*Exercise description:*
Copy out every line of the records below without any change, leaving out the pictures.

*Records for the task:*
+++++
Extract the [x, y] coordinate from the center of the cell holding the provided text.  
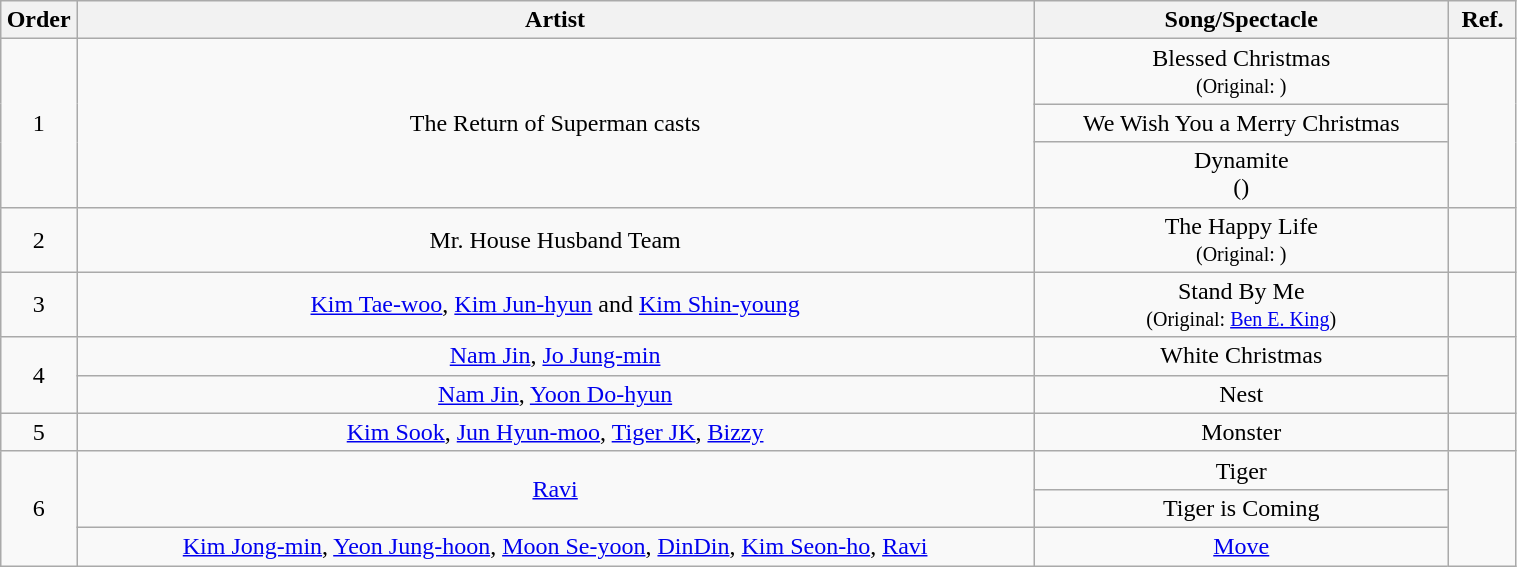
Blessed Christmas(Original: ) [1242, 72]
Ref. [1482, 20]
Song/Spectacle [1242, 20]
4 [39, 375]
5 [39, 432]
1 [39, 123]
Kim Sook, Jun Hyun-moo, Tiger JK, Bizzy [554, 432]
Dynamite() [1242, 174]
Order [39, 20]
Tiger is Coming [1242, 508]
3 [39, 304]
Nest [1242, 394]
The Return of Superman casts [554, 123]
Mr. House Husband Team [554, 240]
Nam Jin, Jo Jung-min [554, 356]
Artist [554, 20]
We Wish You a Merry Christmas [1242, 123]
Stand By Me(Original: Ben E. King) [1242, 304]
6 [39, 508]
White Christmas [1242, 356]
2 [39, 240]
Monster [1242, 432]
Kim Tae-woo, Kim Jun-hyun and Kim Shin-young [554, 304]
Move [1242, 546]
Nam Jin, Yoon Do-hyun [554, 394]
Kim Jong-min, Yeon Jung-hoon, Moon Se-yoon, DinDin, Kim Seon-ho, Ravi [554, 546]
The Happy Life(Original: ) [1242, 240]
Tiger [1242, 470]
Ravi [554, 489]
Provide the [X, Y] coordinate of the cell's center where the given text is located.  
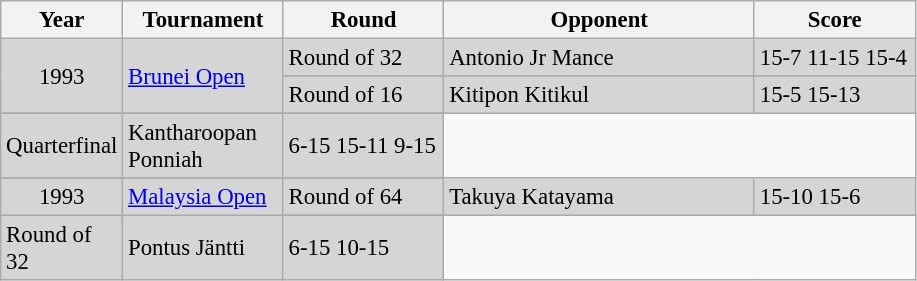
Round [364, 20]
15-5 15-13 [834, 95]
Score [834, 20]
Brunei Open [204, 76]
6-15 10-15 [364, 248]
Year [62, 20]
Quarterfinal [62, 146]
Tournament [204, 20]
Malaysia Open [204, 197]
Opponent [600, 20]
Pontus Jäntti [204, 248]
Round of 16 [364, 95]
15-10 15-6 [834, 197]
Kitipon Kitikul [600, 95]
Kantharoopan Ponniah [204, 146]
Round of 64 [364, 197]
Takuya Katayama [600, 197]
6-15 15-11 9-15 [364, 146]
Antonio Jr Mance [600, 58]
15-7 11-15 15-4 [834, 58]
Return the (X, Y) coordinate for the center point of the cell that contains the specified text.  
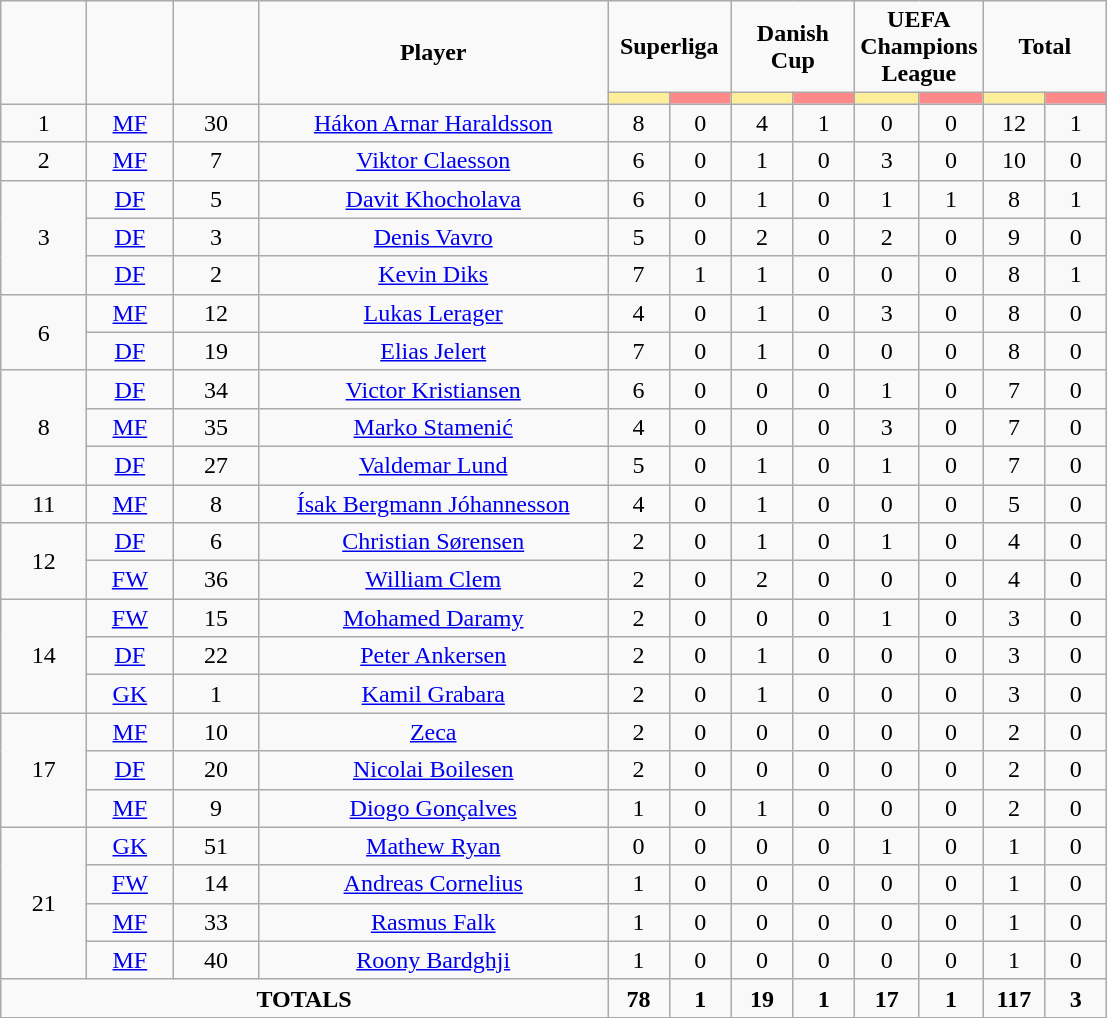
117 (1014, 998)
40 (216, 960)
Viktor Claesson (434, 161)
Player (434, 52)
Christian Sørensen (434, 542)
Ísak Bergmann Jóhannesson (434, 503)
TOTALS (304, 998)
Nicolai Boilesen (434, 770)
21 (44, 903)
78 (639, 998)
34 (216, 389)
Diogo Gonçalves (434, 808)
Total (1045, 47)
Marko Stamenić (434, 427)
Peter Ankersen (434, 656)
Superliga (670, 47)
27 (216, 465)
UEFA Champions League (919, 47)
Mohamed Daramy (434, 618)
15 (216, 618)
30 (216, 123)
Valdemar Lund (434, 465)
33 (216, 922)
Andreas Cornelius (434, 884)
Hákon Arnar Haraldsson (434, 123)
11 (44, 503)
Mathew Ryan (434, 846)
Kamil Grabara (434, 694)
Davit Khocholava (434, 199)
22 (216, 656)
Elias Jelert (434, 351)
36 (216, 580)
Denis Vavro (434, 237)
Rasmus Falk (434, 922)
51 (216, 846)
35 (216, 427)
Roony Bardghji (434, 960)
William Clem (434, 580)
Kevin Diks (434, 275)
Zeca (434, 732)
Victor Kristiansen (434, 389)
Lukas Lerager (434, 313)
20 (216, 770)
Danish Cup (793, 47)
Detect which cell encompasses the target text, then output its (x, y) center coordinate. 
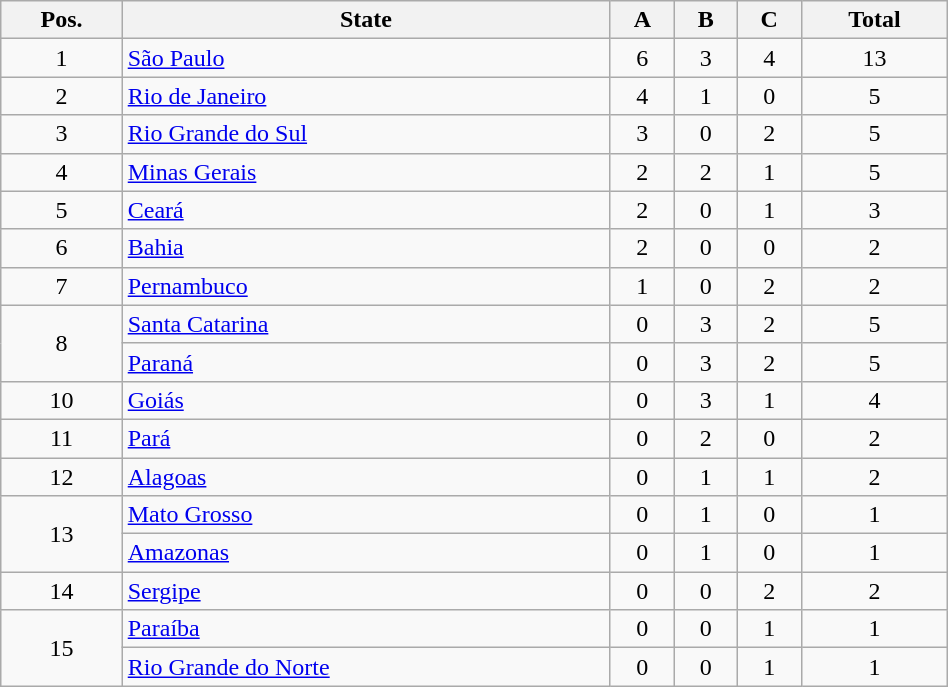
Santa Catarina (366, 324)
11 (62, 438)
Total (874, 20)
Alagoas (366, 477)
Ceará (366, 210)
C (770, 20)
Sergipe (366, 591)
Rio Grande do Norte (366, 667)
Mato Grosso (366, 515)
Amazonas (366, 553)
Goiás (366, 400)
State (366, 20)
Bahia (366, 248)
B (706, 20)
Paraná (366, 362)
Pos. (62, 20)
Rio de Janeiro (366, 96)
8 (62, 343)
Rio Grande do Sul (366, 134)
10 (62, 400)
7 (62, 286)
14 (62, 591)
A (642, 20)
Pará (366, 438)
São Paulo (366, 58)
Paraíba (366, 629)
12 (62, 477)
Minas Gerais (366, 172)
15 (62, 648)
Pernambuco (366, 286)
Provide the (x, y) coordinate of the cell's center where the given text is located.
+++++
*Solution to the exercise:*
Extract the [x, y] coordinate from the center of the cell holding the provided text.  
Blessed Christmas(Original: ) [1242, 72]
Ref. [1482, 20]
Song/Spectacle [1242, 20]
4 [39, 375]
5 [39, 432]
1 [39, 123]
Kim Sook, Jun Hyun-moo, Tiger JK, Bizzy [554, 432]
Dynamite() [1242, 174]
Order [39, 20]
Tiger is Coming [1242, 508]
3 [39, 304]
Nest [1242, 394]
The Return of Superman casts [554, 123]
Mr. House Husband Team [554, 240]
Nam Jin, Jo Jung-min [554, 356]
Artist [554, 20]
We Wish You a Merry Christmas [1242, 123]
Stand By Me(Original: Ben E. King) [1242, 304]
6 [39, 508]
White Christmas [1242, 356]
2 [39, 240]
Monster [1242, 432]
Kim Tae-woo, Kim Jun-hyun and Kim Shin-young [554, 304]
Move [1242, 546]
Nam Jin, Yoon Do-hyun [554, 394]
Kim Jong-min, Yeon Jung-hoon, Moon Se-yoon, DinDin, Kim Seon-ho, Ravi [554, 546]
The Happy Life(Original: ) [1242, 240]
Tiger [1242, 470]
Ravi [554, 489]
Provide the [X, Y] coordinate of the cell's center where the given text is located.  
Round [364, 20]
15-5 15-13 [834, 95]
Score [834, 20]
Brunei Open [204, 76]
6-15 10-15 [364, 248]
Year [62, 20]
Quarterfinal [62, 146]
Tournament [204, 20]
Malaysia Open [204, 197]
Opponent [600, 20]
Pontus Jäntti [204, 248]
Round of 16 [364, 95]
15-10 15-6 [834, 197]
Kitipon Kitikul [600, 95]
Kantharoopan Ponniah [204, 146]
Round of 64 [364, 197]
Takuya Katayama [600, 197]
6-15 15-11 9-15 [364, 146]
Antonio Jr Mance [600, 58]
15-7 11-15 15-4 [834, 58]
Return the (X, Y) coordinate for the center point of the cell that contains the specified text.  
117 (1014, 998)
40 (216, 960)
Viktor Claesson (434, 161)
Player (434, 52)
Christian Sørensen (434, 542)
Ísak Bergmann Jóhannesson (434, 503)
TOTALS (304, 998)
Nicolai Boilesen (434, 770)
21 (44, 903)
78 (639, 998)
34 (216, 389)
Diogo Gonçalves (434, 808)
Total (1045, 47)
Marko Stamenić (434, 427)
Peter Ankersen (434, 656)
Superliga (670, 47)
27 (216, 465)
UEFA Champions League (919, 47)
Mohamed Daramy (434, 618)
15 (216, 618)
30 (216, 123)
Valdemar Lund (434, 465)
33 (216, 922)
Andreas Cornelius (434, 884)
Hákon Arnar Haraldsson (434, 123)
11 (44, 503)
Mathew Ryan (434, 846)
Kamil Grabara (434, 694)
Davit Khocholava (434, 199)
22 (216, 656)
Elias Jelert (434, 351)
36 (216, 580)
Denis Vavro (434, 237)
Rasmus Falk (434, 922)
51 (216, 846)
35 (216, 427)
Roony Bardghji (434, 960)
William Clem (434, 580)
Kevin Diks (434, 275)
Zeca (434, 732)
Victor Kristiansen (434, 389)
Lukas Lerager (434, 313)
20 (216, 770)
Danish Cup (793, 47)
Detect which cell encompasses the target text, then output its (x, y) center coordinate. 
Santa Catarina (366, 324)
11 (62, 438)
Total (874, 20)
Alagoas (366, 477)
Ceará (366, 210)
C (770, 20)
Sergipe (366, 591)
Rio Grande do Norte (366, 667)
Mato Grosso (366, 515)
Amazonas (366, 553)
Goiás (366, 400)
State (366, 20)
Bahia (366, 248)
B (706, 20)
Paraná (366, 362)
Pos. (62, 20)
Rio de Janeiro (366, 96)
8 (62, 343)
Rio Grande do Sul (366, 134)
10 (62, 400)
7 (62, 286)
14 (62, 591)
A (642, 20)
Pará (366, 438)
São Paulo (366, 58)
Paraíba (366, 629)
12 (62, 477)
Minas Gerais (366, 172)
15 (62, 648)
Pernambuco (366, 286)
Provide the (x, y) coordinate of the cell's center where the given text is located.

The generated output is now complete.